■ WORK TO COMPLETE:
Nothing but the lines from the one containing "DIGITS2 pin CLK: A2 -> 4" to the final line of the entries should appear, copied exactly and without pictures.

(Itemized modification records)
----
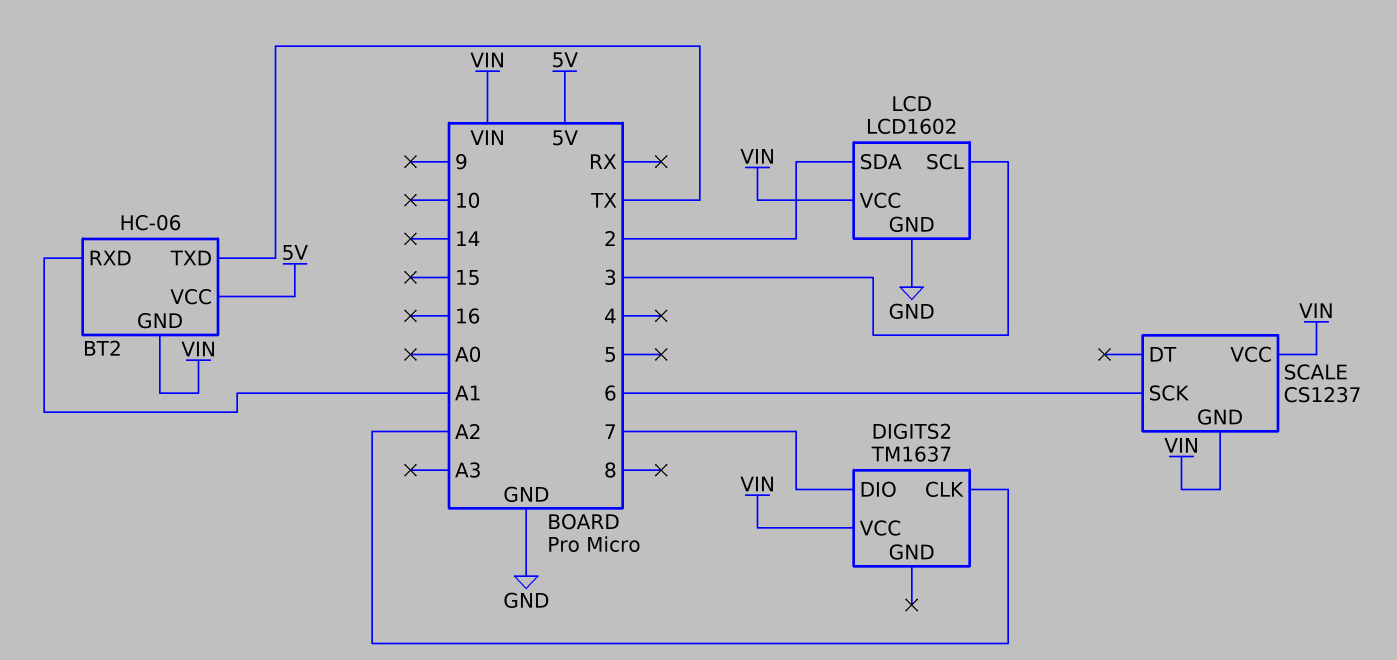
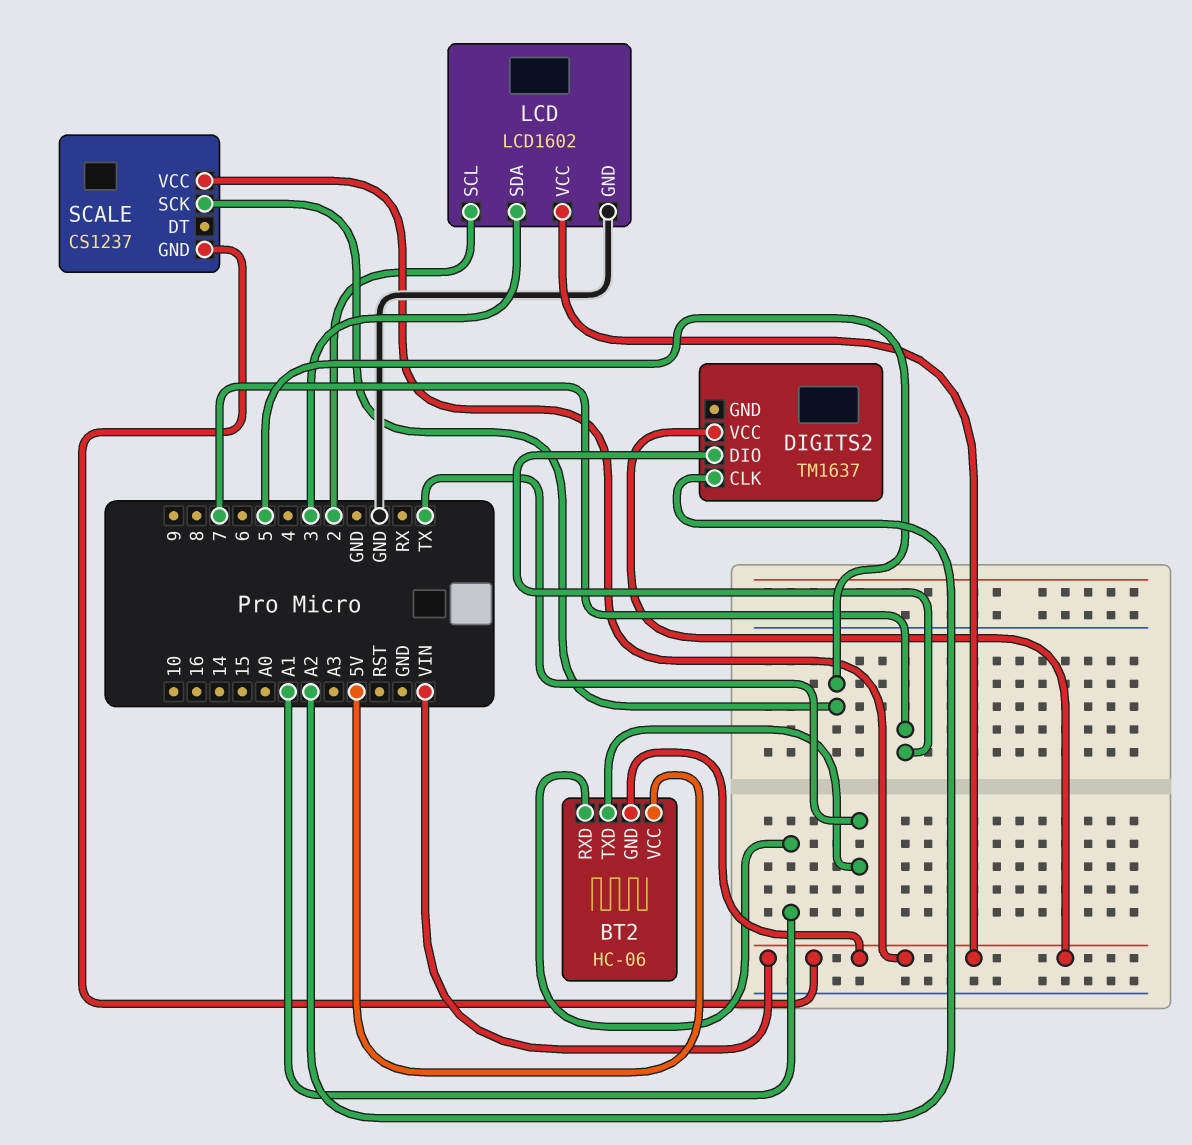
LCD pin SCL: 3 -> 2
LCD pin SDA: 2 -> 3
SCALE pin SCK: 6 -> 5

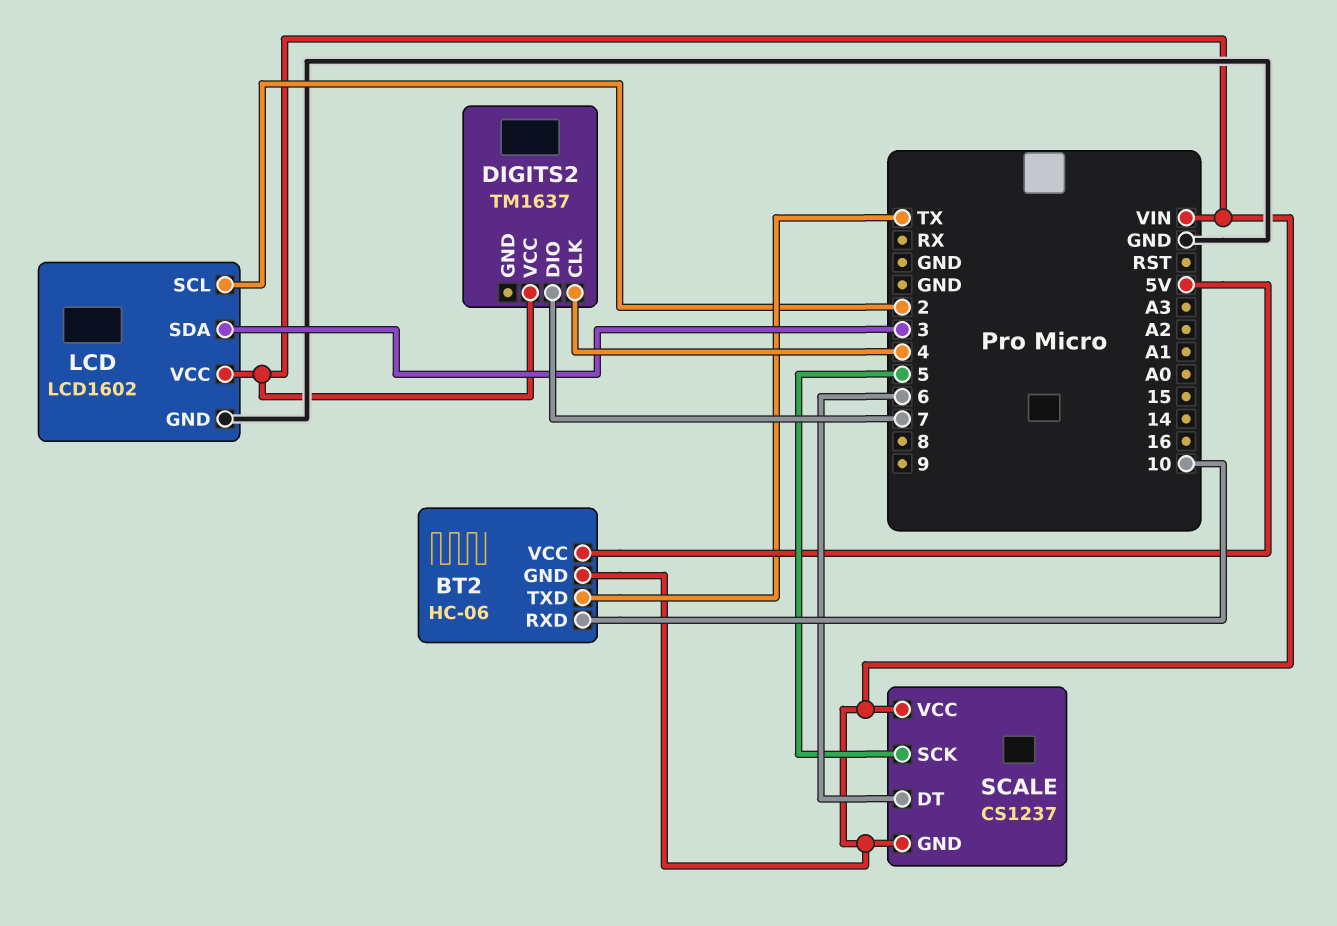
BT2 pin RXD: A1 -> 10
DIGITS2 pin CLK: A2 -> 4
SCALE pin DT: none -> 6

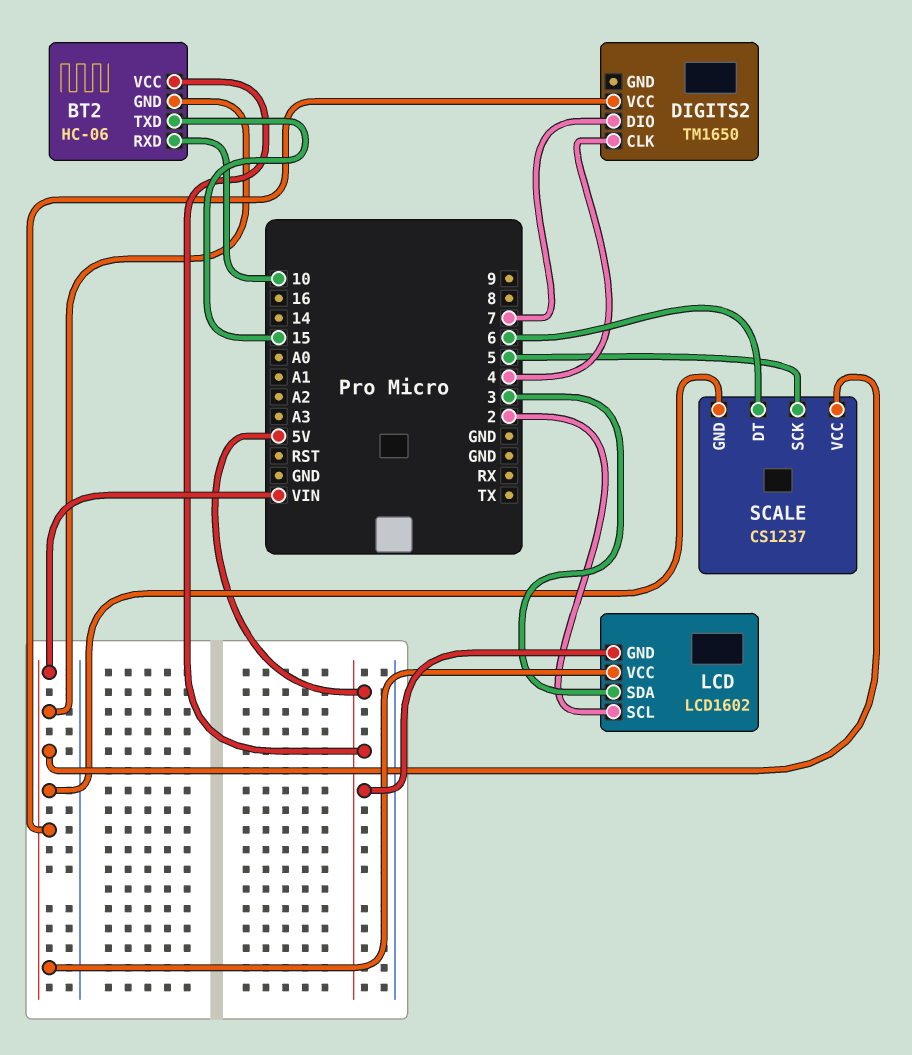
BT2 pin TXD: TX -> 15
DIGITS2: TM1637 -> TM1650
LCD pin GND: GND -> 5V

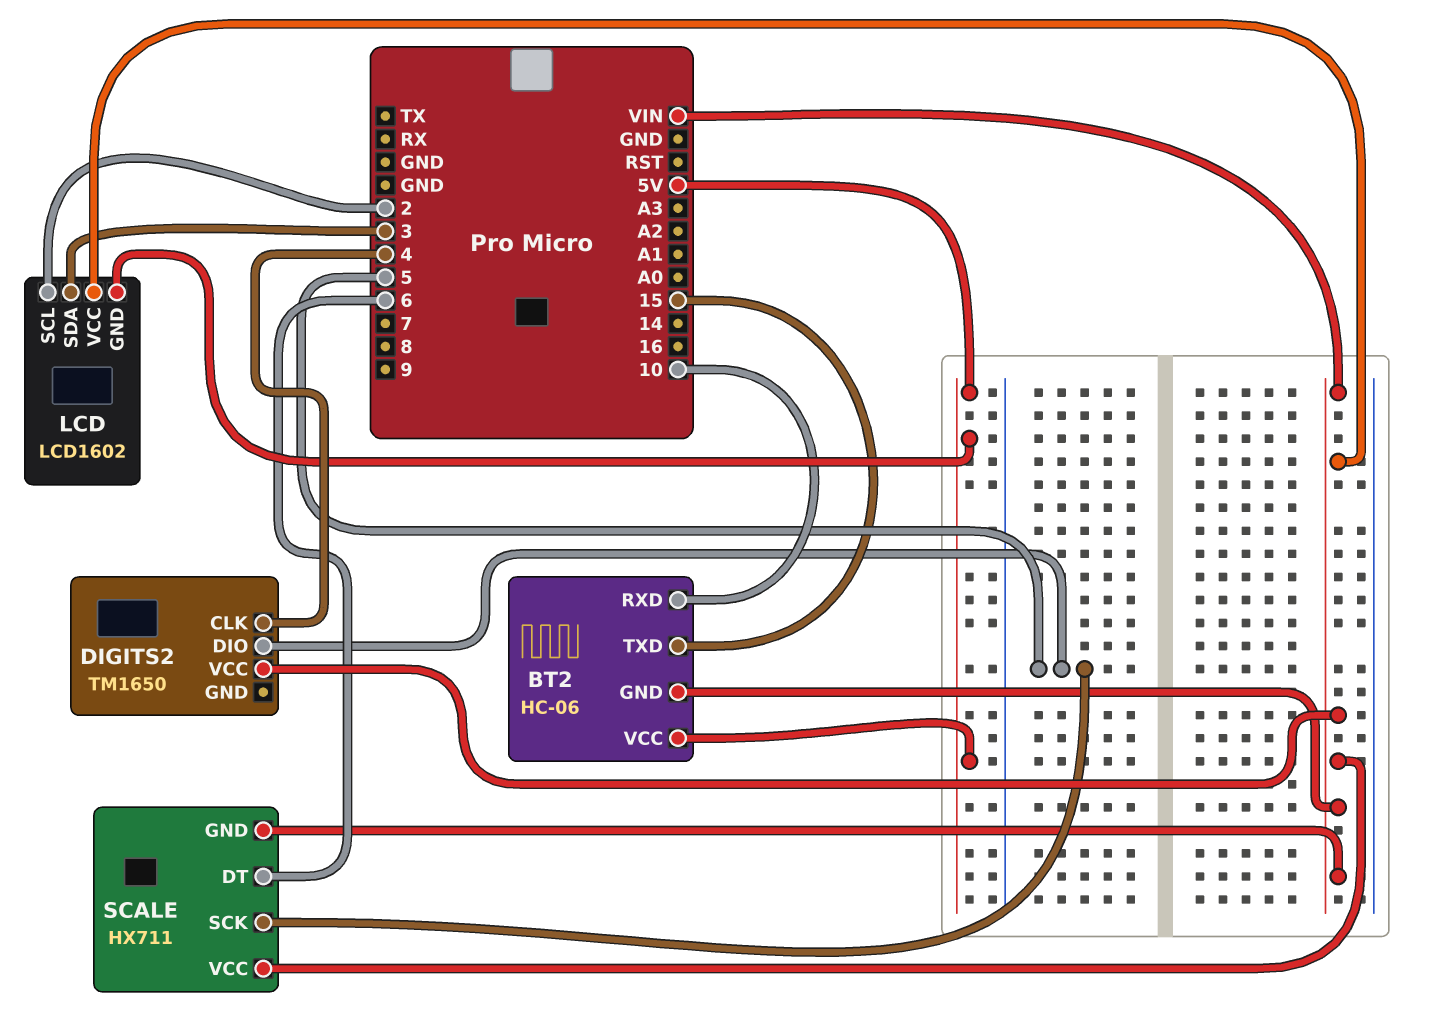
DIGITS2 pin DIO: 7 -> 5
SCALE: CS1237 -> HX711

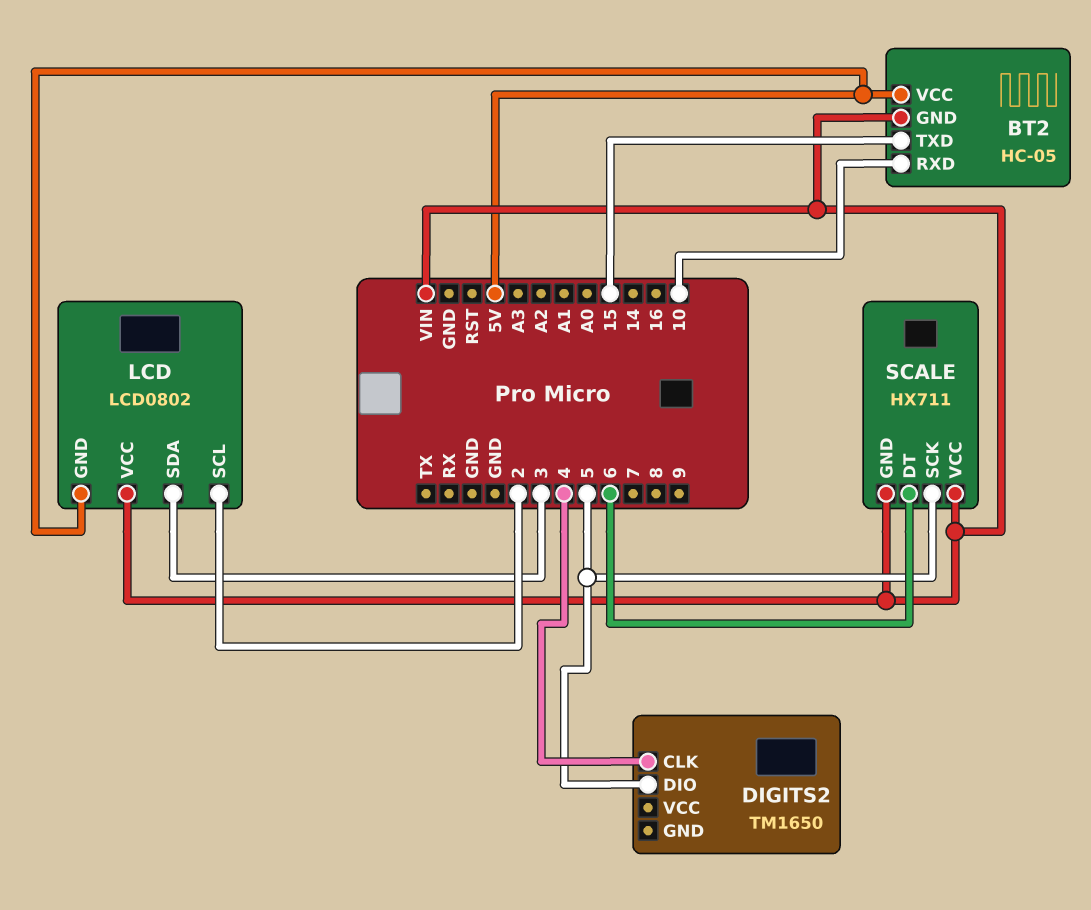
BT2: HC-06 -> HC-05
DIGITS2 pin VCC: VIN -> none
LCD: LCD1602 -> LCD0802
----
■ FINISHED TASK:
DIGITS2 pin CLK: A2 -> 4
SCALE pin DT: none -> 6

BT2 pin TXD: TX -> 15
DIGITS2: TM1637 -> TM1650
LCD pin GND: GND -> 5V

DIGITS2 pin DIO: 7 -> 5
SCALE: CS1237 -> HX711

BT2: HC-06 -> HC-05
DIGITS2 pin VCC: VIN -> none
LCD: LCD1602 -> LCD0802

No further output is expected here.